● Available data
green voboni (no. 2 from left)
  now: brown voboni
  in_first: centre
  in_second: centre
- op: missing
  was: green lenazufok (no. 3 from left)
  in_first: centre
---
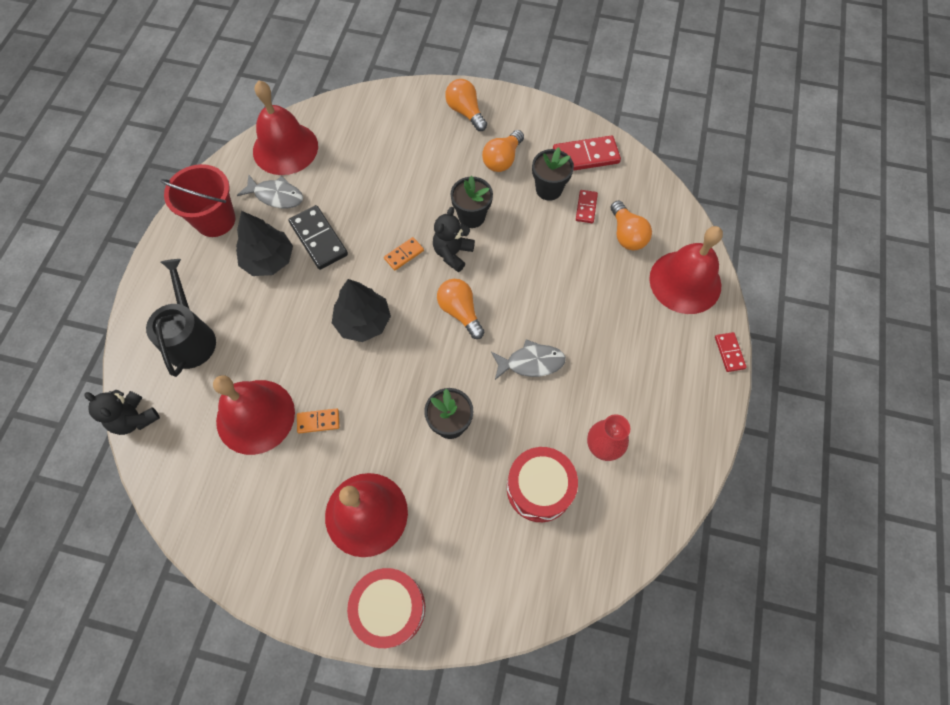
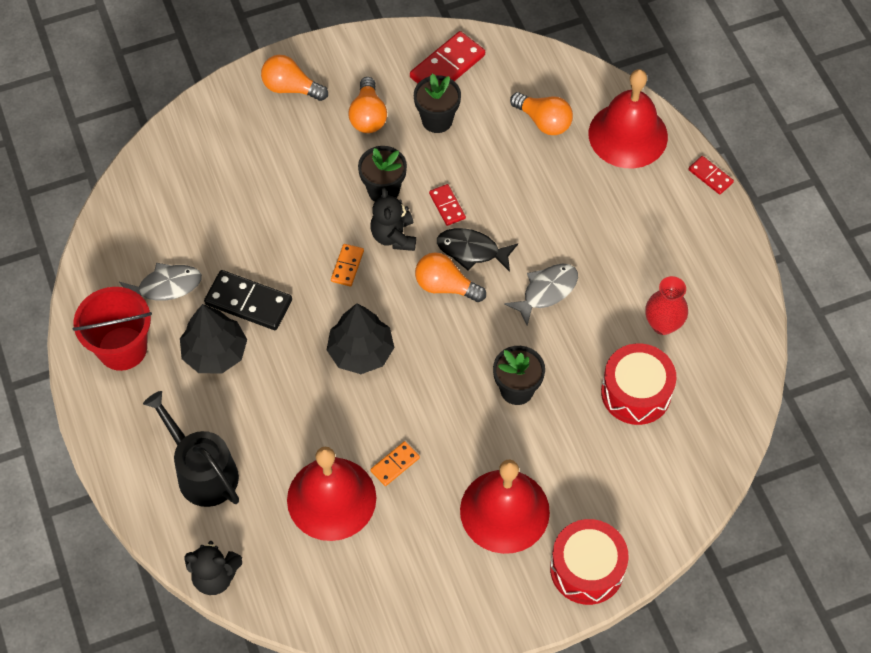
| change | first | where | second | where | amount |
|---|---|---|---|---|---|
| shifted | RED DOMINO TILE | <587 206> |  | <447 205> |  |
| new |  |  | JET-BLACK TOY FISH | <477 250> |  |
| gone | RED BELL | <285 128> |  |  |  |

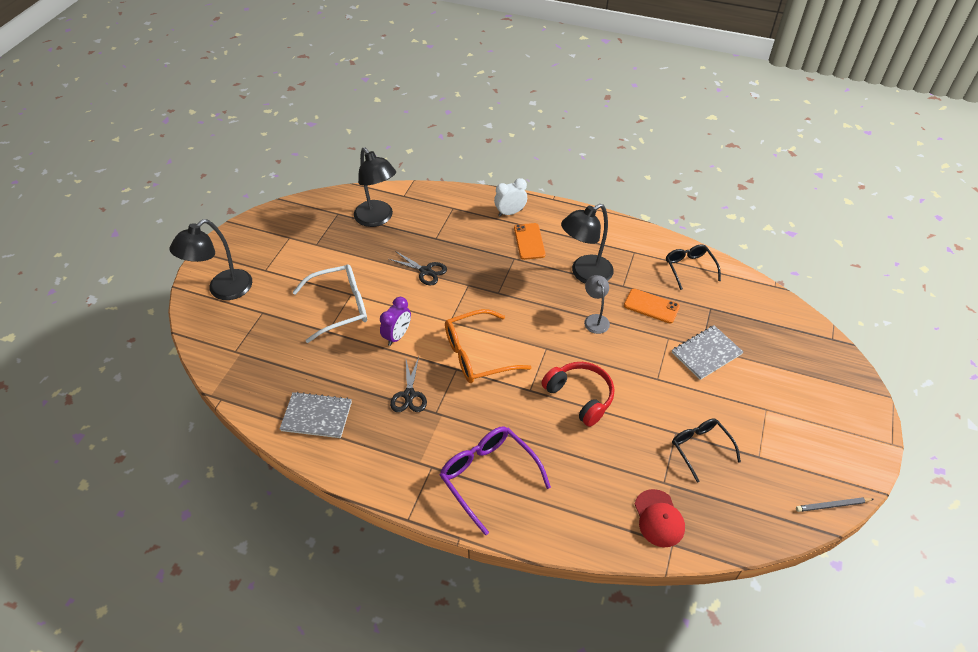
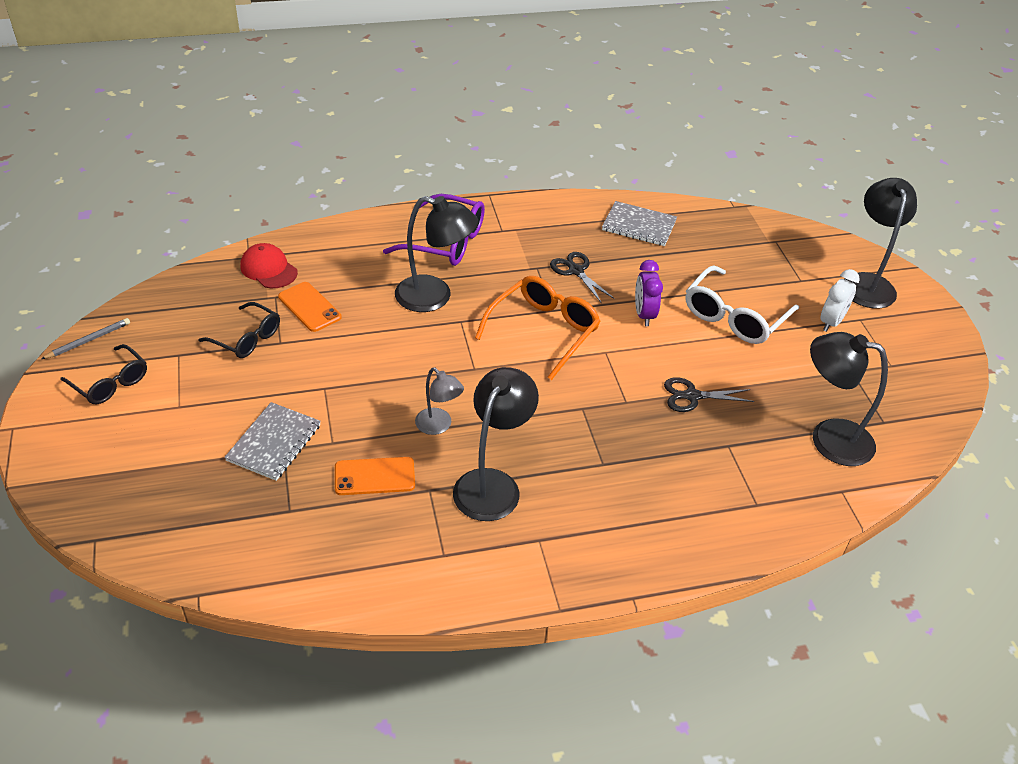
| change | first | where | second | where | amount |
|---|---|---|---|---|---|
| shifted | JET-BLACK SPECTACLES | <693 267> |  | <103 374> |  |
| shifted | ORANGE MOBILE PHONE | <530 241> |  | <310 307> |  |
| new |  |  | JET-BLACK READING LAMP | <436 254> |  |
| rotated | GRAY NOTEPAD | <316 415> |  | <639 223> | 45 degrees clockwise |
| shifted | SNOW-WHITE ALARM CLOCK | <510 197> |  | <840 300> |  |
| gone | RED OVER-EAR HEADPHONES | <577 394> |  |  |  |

● What the task asks
Write down exactly the span of lines above from the one containing "shifted | RED" to the one containing "JET-BLACK TOY FISH", both ends included.

● Exercise result
| shifted | RED DOMINO TILE | <587 206> |  | <447 205> |  |
| new |  |  | JET-BLACK TOY FISH | <477 250> |  |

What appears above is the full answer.